--- RECORDS SUPPLIED ---

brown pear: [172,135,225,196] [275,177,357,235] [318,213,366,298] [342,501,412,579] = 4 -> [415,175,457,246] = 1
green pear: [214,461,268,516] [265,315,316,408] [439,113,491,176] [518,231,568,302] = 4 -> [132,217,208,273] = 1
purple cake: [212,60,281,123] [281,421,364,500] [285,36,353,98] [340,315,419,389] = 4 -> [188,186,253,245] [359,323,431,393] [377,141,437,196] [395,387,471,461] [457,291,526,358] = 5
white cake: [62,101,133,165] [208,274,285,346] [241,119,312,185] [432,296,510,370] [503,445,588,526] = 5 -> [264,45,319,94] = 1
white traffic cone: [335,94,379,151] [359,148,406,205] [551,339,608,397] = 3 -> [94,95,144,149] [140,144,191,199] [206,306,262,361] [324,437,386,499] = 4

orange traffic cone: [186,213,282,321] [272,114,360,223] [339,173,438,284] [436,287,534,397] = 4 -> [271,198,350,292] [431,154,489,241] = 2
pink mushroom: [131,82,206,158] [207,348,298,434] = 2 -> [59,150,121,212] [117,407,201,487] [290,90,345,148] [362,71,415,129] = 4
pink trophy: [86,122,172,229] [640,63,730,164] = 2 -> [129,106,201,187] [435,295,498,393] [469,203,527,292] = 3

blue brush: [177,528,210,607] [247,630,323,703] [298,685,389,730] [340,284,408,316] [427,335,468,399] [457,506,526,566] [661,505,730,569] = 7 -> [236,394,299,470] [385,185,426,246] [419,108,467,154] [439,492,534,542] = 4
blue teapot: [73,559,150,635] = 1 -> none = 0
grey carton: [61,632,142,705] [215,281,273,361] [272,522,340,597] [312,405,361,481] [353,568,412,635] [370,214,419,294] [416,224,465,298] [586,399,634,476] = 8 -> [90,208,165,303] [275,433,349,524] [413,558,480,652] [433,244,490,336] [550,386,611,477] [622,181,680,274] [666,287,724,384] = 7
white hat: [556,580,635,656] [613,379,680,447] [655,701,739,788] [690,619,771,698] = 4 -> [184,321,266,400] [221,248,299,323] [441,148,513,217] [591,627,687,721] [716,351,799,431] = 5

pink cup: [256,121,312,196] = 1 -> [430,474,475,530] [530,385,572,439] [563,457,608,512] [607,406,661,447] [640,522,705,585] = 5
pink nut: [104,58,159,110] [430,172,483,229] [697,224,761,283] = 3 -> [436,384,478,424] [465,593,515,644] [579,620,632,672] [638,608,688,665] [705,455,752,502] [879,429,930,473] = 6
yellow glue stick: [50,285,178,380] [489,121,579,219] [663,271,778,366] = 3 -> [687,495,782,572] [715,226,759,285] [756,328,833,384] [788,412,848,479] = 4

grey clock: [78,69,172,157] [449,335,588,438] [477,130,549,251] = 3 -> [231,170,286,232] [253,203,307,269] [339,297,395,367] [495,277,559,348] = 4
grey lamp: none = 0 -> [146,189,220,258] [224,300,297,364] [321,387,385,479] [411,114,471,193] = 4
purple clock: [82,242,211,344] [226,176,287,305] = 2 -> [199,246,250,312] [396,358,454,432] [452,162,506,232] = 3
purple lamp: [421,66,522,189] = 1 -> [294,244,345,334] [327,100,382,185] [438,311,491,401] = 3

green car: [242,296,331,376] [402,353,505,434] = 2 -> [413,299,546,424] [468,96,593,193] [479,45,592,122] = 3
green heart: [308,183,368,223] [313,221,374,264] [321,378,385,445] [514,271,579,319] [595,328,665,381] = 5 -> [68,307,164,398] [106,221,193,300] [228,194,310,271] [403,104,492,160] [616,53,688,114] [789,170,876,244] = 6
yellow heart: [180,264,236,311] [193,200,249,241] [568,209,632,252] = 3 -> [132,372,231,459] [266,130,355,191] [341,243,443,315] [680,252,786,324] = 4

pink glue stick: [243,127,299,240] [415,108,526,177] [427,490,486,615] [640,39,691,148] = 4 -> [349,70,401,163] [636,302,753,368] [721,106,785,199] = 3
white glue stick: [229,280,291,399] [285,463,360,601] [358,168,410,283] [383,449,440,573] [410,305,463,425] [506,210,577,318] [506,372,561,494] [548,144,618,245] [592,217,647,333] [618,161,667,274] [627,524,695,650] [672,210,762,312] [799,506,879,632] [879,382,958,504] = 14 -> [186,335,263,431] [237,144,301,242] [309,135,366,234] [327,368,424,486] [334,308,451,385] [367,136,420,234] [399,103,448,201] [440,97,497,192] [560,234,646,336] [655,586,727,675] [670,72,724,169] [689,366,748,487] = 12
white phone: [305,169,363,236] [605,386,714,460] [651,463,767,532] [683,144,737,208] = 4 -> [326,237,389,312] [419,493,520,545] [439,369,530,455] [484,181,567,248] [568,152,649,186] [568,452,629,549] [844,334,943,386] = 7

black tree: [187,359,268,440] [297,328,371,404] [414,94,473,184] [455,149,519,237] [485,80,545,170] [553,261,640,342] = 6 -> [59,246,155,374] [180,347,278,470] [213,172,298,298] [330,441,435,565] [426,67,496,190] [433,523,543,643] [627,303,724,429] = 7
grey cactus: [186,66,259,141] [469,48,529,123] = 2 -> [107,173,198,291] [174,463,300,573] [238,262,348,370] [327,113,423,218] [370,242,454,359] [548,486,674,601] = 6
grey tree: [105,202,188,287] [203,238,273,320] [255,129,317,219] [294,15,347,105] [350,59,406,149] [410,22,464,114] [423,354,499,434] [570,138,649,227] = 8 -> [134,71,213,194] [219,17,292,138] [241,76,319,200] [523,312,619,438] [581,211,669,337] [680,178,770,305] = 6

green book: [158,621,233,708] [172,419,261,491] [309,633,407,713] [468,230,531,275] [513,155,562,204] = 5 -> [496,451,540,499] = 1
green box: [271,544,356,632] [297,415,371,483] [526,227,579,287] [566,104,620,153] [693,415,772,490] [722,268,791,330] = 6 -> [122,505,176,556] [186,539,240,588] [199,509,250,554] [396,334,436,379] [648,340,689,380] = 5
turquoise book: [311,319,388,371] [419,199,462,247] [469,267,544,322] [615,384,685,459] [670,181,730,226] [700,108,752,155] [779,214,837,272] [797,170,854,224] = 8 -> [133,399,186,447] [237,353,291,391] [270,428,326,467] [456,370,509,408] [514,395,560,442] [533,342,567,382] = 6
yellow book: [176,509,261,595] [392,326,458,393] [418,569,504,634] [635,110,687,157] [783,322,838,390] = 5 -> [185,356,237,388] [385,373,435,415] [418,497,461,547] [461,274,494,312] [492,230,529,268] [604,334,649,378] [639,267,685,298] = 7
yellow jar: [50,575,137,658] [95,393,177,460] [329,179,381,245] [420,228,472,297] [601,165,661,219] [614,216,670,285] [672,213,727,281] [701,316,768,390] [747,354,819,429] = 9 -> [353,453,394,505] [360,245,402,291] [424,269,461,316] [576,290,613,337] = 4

---

Only the lines from the beginning of the material through the line with "purple cake: [212,60,281,123]" should appear in the answer, each copied exactly.

brown pear: [172,135,225,196] [275,177,357,235] [318,213,366,298] [342,501,412,579] = 4 -> [415,175,457,246] = 1
green pear: [214,461,268,516] [265,315,316,408] [439,113,491,176] [518,231,568,302] = 4 -> [132,217,208,273] = 1
purple cake: [212,60,281,123] [281,421,364,500] [285,36,353,98] [340,315,419,389] = 4 -> [188,186,253,245] [359,323,431,393] [377,141,437,196] [395,387,471,461] [457,291,526,358] = 5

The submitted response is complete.